**Material provided**

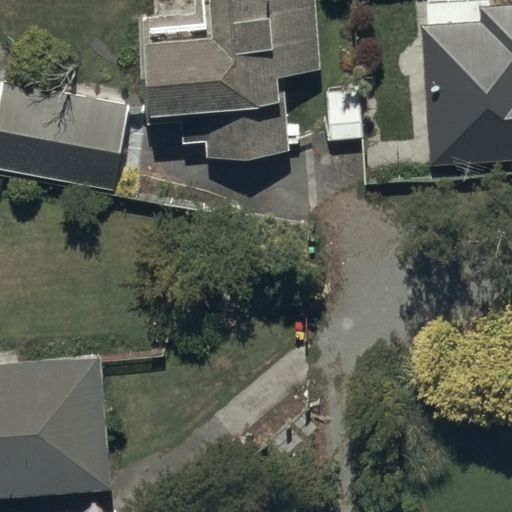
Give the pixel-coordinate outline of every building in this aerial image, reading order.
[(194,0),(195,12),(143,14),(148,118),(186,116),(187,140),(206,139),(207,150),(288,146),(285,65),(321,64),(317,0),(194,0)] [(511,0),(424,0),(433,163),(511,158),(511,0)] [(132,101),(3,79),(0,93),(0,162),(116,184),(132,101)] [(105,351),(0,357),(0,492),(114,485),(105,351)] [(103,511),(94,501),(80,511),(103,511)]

* * *

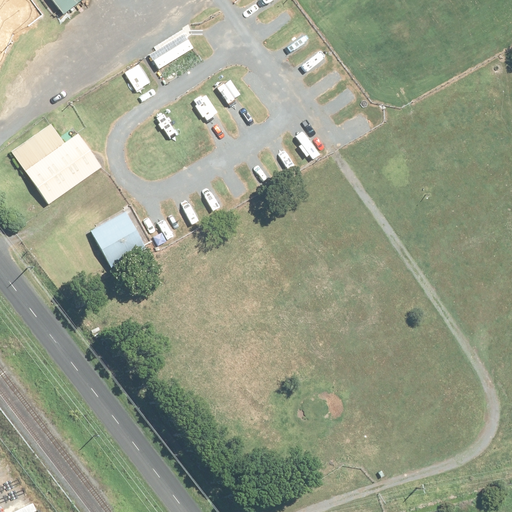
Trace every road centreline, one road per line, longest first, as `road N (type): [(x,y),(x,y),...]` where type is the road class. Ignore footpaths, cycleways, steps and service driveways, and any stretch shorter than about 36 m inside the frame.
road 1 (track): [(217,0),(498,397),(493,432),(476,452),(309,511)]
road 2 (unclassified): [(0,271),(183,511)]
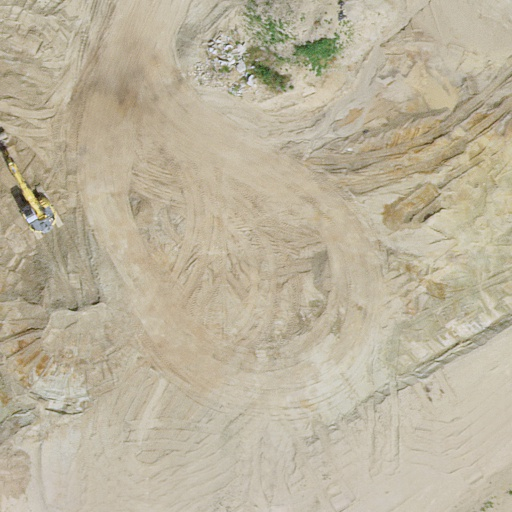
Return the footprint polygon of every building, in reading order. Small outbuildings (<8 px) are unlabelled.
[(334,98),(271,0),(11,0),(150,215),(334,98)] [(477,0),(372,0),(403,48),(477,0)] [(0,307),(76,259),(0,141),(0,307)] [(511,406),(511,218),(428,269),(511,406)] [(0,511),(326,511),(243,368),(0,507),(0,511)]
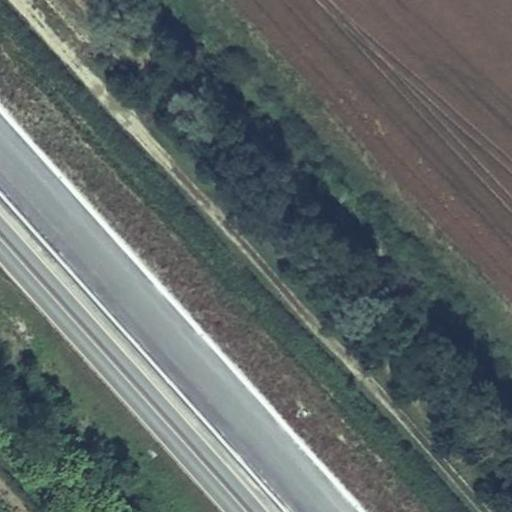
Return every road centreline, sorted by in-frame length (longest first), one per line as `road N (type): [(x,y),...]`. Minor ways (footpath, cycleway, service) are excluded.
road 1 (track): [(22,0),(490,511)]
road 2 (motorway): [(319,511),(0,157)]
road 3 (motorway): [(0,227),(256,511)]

**Exercise requirements**
Reproduce verbatim every line from the one containing "Return every road" down to the one containing "road 3 (motorway): [(0,227),(256,511)]", including both of those lines.

**Solution to this task**
Return every road centreline, sorted by in-frame length (longest first), one per line as `road N (type): [(x,y),...]`. Minor ways (footpath, cycleway, service) are excluded.
road 1 (track): [(22,0),(490,511)]
road 2 (motorway): [(319,511),(0,157)]
road 3 (motorway): [(0,227),(256,511)]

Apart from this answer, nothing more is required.